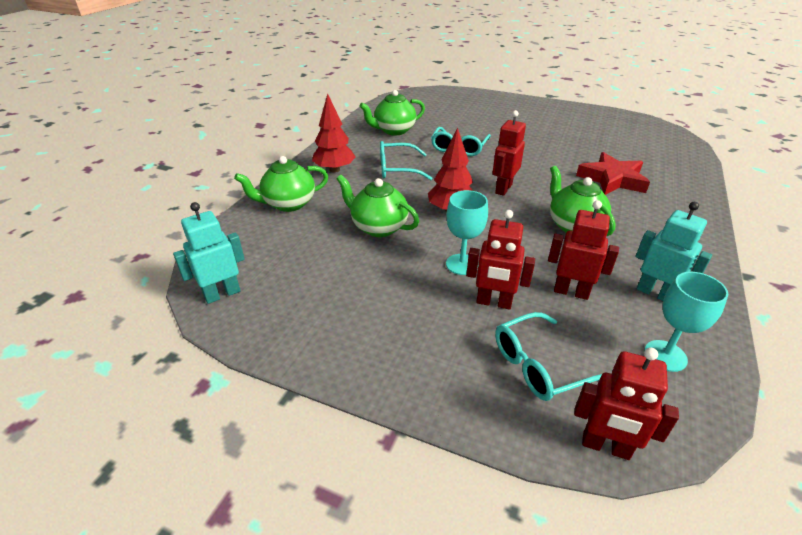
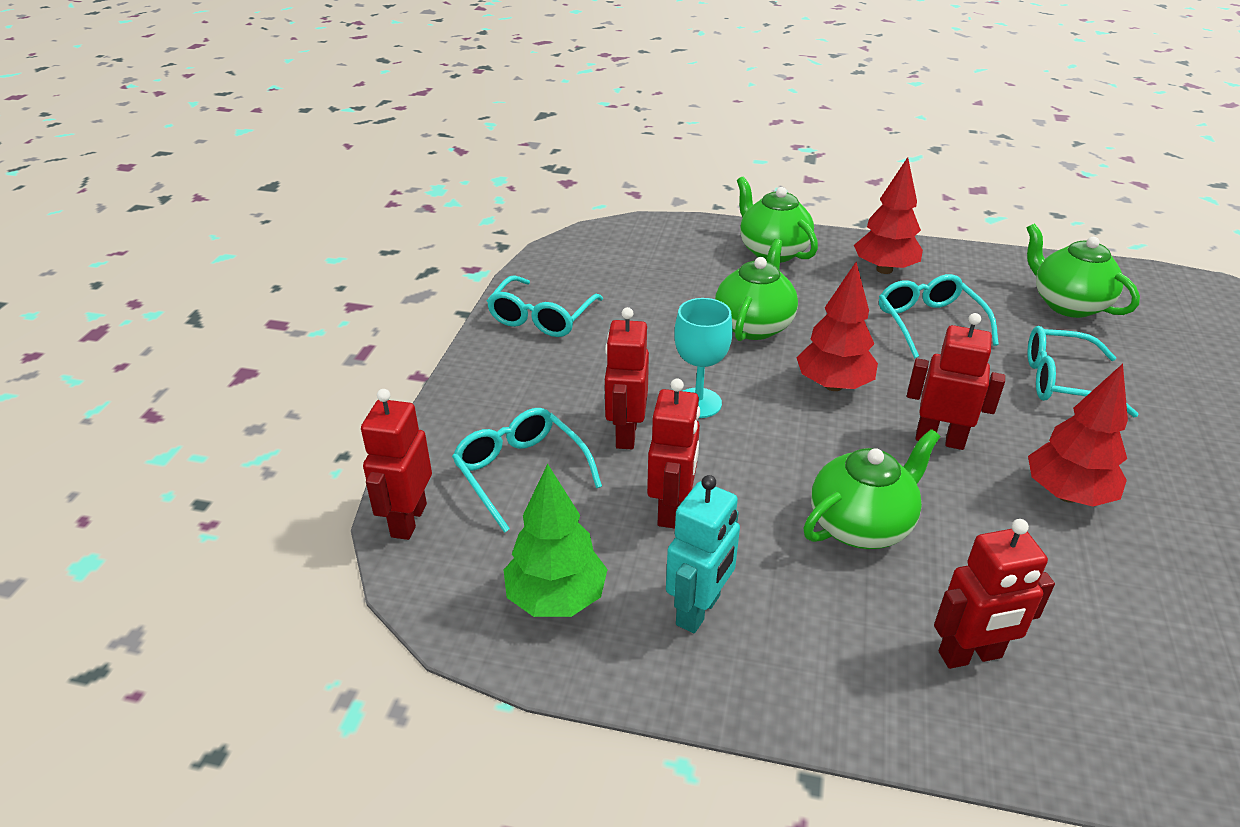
camera: 80 degrees right, 0 degrees up
(222, 294) = (588, 248): turquoise robot -> none
(325, 335) = (541, 317): none -> turquoise glasses
(543, 167) = (1067, 495): none -> red tree
(612, 179) = (1093, 603): red star -> none
(654, 215) = (970, 655): none -> red robot
(665, 356) = (556, 598): turquoise goblet -> green tree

════

[EXERCISE REQUIREMENTS]:
Write the lines out again exactly, beginning at the line that contains "(612, 179) = (1093, 603): red star -> none" and stopping only at the final line of the listing above.

[RESULT OF THE TASK]:
(612, 179) = (1093, 603): red star -> none
(654, 215) = (970, 655): none -> red robot
(665, 356) = (556, 598): turquoise goblet -> green tree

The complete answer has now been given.